§ Exercise goal: The expected result is the run of lines from the one containing "pink star: (402, 132) -> (191, 68), moved" to the end of the listing, copied exactly.

§ Data listing:

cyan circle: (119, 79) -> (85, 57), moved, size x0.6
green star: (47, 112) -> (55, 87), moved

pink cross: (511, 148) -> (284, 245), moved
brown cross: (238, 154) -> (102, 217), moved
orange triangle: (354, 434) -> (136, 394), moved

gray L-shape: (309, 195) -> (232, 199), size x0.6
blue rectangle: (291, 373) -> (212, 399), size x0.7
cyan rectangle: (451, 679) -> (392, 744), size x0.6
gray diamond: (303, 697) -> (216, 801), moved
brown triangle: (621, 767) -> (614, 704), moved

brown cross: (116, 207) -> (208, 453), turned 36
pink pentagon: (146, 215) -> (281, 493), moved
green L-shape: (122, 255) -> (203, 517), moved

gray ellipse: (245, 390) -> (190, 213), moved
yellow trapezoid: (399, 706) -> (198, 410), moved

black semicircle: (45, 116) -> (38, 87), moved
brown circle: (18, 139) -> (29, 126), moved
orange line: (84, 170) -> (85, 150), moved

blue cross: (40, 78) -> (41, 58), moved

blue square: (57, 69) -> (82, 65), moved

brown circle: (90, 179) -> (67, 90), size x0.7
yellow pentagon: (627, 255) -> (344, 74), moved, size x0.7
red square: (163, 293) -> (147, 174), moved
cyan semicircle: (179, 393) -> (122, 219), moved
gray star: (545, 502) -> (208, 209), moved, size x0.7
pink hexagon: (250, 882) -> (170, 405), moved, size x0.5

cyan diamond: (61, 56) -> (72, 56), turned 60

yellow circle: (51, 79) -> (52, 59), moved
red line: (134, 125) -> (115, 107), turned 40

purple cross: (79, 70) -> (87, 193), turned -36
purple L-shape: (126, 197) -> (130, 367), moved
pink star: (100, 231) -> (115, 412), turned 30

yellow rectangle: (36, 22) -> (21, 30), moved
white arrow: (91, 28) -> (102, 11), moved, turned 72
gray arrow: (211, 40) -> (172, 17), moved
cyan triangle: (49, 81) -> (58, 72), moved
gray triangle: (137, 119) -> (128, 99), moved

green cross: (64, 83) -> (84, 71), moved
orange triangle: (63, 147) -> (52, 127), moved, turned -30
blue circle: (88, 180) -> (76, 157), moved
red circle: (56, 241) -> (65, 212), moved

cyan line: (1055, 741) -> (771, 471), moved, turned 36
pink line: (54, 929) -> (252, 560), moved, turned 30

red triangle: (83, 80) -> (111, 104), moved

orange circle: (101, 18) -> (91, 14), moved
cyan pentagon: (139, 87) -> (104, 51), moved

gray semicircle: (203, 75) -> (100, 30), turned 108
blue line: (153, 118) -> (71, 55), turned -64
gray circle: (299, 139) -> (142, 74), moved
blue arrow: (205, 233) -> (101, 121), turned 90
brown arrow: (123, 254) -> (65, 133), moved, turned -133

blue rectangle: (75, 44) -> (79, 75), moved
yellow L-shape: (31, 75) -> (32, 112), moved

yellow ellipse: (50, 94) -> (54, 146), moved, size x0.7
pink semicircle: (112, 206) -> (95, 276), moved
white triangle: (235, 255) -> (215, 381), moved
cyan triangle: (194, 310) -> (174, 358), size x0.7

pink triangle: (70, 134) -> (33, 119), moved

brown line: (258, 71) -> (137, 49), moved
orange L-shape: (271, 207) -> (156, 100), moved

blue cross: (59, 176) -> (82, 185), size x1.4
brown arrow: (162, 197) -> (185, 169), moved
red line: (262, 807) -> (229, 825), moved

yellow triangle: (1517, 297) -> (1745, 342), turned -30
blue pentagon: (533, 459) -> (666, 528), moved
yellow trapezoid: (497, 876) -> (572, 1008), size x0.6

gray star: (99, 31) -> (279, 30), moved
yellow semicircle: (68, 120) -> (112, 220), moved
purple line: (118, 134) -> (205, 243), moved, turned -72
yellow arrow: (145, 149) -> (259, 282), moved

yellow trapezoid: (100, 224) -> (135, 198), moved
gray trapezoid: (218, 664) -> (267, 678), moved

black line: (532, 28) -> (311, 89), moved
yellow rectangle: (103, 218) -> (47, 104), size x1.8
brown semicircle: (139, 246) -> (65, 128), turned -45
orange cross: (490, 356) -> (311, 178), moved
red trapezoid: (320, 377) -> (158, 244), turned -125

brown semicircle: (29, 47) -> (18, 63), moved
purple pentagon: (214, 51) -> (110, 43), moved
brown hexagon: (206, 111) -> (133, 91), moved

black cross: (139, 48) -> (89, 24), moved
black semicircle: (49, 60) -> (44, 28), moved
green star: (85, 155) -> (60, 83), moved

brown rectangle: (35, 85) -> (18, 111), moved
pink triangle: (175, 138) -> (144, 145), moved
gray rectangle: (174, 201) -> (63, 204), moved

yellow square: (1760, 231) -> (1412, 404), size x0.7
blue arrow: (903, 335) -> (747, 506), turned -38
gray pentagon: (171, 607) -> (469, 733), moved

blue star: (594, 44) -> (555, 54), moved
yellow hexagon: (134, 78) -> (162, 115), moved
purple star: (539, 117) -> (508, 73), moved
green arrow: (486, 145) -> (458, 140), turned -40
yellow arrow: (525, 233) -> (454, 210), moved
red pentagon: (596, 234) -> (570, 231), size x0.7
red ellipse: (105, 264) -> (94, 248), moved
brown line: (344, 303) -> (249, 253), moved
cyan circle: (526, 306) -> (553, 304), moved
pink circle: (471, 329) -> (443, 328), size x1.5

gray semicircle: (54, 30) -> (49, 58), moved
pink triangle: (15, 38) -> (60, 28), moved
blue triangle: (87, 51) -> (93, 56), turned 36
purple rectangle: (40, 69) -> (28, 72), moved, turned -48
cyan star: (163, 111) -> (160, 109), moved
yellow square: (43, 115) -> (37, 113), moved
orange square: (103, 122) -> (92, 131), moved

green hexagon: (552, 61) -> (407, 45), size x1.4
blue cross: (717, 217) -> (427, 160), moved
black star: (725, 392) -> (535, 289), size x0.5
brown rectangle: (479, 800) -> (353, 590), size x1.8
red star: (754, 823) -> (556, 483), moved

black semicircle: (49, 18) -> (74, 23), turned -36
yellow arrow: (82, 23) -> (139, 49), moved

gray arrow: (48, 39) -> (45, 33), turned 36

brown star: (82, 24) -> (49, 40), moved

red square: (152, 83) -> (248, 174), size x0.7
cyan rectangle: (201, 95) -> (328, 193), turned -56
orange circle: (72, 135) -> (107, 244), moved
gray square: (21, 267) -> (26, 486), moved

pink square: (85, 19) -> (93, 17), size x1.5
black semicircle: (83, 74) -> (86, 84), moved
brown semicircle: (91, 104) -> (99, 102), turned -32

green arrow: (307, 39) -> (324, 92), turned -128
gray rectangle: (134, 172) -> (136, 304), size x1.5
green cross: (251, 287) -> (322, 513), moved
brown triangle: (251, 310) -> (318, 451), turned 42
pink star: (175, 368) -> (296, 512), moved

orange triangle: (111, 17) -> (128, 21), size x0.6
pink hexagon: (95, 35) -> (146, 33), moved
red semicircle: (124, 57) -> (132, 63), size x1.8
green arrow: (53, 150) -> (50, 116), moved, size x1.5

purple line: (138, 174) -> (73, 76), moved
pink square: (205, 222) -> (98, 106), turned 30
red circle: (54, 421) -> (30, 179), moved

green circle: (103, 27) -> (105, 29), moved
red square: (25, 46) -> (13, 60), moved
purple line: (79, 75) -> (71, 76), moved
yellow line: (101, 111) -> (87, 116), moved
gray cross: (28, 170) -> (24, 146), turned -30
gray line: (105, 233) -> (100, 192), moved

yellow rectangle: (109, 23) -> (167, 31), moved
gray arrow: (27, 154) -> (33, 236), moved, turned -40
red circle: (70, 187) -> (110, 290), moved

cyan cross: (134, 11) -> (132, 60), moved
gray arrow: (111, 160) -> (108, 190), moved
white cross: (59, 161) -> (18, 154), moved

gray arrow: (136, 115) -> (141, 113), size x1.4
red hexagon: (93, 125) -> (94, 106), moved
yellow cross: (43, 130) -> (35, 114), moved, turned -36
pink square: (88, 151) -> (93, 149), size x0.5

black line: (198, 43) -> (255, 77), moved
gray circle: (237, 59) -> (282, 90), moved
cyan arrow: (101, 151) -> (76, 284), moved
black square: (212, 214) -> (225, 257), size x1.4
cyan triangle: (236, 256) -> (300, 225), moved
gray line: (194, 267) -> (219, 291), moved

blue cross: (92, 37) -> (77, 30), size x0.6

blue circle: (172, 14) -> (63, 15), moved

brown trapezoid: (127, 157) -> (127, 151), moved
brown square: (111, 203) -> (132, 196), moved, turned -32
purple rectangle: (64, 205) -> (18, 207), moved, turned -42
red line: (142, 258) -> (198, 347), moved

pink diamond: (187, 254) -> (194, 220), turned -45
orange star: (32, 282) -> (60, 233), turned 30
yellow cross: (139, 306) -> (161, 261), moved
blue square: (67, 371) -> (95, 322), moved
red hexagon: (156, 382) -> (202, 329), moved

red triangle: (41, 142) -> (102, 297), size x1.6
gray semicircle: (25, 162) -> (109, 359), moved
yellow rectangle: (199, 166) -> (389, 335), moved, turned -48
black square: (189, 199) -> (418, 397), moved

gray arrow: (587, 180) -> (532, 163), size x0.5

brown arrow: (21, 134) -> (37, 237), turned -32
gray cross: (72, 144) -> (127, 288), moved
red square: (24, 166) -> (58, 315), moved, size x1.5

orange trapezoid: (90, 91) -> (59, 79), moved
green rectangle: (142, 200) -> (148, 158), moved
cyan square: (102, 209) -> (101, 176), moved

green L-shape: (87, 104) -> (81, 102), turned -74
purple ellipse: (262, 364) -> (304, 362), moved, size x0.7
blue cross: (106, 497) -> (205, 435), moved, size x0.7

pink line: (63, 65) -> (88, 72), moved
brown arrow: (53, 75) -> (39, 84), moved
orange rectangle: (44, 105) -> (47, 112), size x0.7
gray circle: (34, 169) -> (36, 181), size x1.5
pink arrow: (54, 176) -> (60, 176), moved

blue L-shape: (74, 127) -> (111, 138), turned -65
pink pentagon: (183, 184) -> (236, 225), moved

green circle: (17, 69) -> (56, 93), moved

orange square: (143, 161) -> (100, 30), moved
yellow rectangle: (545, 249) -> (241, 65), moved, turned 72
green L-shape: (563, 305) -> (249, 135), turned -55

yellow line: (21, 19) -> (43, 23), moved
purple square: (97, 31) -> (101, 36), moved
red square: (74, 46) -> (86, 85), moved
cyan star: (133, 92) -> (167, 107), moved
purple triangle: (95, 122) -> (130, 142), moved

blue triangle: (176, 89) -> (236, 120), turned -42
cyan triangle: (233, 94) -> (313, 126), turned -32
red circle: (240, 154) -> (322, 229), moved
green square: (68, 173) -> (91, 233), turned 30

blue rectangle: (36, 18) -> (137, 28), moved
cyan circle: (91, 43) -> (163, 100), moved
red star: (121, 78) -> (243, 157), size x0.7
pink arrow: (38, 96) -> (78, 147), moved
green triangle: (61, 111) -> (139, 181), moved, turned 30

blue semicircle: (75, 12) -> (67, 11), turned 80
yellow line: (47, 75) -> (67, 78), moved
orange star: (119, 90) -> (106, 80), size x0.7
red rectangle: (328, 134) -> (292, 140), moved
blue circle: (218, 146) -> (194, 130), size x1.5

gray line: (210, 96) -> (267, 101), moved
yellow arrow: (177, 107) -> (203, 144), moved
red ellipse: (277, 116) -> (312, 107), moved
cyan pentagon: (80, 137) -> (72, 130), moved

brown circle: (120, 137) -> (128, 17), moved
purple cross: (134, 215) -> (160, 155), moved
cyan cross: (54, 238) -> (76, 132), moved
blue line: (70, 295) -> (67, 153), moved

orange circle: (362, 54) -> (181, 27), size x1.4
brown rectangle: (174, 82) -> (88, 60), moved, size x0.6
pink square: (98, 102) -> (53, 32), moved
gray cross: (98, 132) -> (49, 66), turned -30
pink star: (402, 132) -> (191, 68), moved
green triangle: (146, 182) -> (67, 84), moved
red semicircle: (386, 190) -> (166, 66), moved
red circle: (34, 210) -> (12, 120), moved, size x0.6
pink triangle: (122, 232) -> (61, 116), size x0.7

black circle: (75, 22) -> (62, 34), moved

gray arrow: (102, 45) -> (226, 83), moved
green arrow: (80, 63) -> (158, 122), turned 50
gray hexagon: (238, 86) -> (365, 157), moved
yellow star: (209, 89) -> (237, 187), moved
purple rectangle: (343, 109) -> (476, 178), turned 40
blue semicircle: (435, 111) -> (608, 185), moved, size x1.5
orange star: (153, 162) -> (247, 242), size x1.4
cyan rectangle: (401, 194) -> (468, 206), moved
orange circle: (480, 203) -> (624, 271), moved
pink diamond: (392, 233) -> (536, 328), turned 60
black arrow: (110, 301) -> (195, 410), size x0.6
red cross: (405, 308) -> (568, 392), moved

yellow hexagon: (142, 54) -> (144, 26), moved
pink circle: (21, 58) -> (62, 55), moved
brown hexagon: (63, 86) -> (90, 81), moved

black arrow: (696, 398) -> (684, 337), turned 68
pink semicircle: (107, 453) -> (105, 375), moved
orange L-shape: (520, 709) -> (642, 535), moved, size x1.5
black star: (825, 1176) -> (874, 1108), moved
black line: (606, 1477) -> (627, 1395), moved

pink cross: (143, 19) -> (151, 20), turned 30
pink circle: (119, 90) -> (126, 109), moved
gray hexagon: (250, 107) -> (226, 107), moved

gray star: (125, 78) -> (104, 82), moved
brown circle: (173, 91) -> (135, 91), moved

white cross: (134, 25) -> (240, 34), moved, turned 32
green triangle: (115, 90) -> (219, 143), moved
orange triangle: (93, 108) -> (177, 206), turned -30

§ Completed exercise:
pink star: (402, 132) -> (191, 68), moved
green triangle: (146, 182) -> (67, 84), moved
red semicircle: (386, 190) -> (166, 66), moved
red circle: (34, 210) -> (12, 120), moved, size x0.6
pink triangle: (122, 232) -> (61, 116), size x0.7

black circle: (75, 22) -> (62, 34), moved

gray arrow: (102, 45) -> (226, 83), moved
green arrow: (80, 63) -> (158, 122), turned 50
gray hexagon: (238, 86) -> (365, 157), moved
yellow star: (209, 89) -> (237, 187), moved
purple rectangle: (343, 109) -> (476, 178), turned 40
blue semicircle: (435, 111) -> (608, 185), moved, size x1.5
orange star: (153, 162) -> (247, 242), size x1.4
cyan rectangle: (401, 194) -> (468, 206), moved
orange circle: (480, 203) -> (624, 271), moved
pink diamond: (392, 233) -> (536, 328), turned 60
black arrow: (110, 301) -> (195, 410), size x0.6
red cross: (405, 308) -> (568, 392), moved

yellow hexagon: (142, 54) -> (144, 26), moved
pink circle: (21, 58) -> (62, 55), moved
brown hexagon: (63, 86) -> (90, 81), moved

black arrow: (696, 398) -> (684, 337), turned 68
pink semicircle: (107, 453) -> (105, 375), moved
orange L-shape: (520, 709) -> (642, 535), moved, size x1.5
black star: (825, 1176) -> (874, 1108), moved
black line: (606, 1477) -> (627, 1395), moved

pink cross: (143, 19) -> (151, 20), turned 30
pink circle: (119, 90) -> (126, 109), moved
gray hexagon: (250, 107) -> (226, 107), moved

gray star: (125, 78) -> (104, 82), moved
brown circle: (173, 91) -> (135, 91), moved

white cross: (134, 25) -> (240, 34), moved, turned 32
green triangle: (115, 90) -> (219, 143), moved
orange triangle: (93, 108) -> (177, 206), turned -30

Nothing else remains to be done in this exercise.